— Work to complete —
As you print the data below, keep every line exactly as it is and leave the images behind.

— Given material —
━━━━━━━━━━━━━━━━━━━━

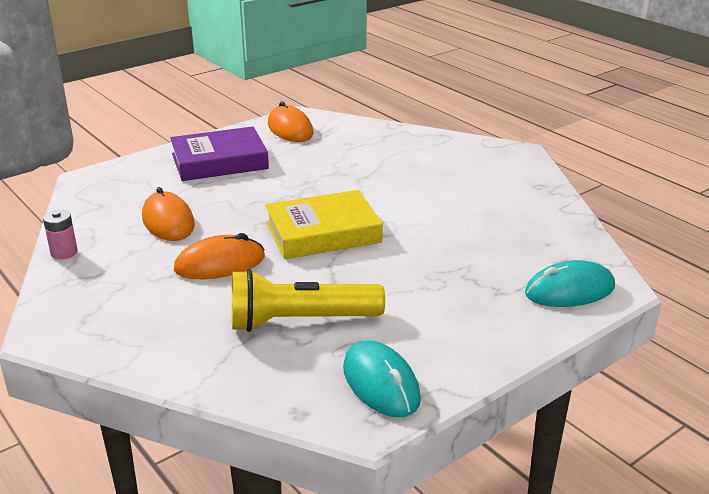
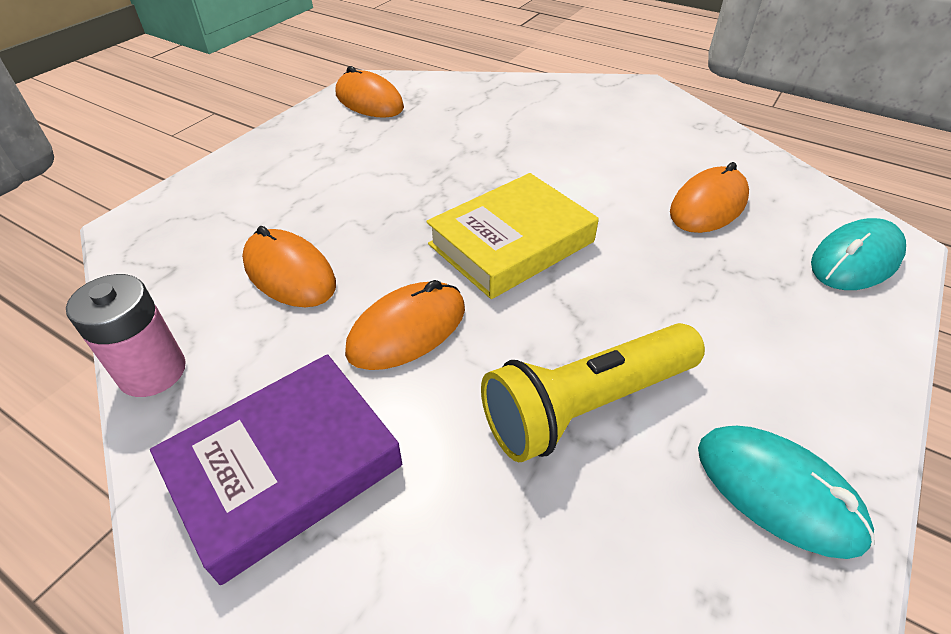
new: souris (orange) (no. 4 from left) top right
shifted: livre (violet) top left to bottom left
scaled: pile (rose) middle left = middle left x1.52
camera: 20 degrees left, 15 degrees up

━━━━━━━━━━━━━━━━━━━━

— The completed task —
new: souris (orange) (no. 4 from left) top right
shifted: livre (violet) top left to bottom left
scaled: pile (rose) middle left = middle left x1.52
camera: 20 degrees left, 15 degrees up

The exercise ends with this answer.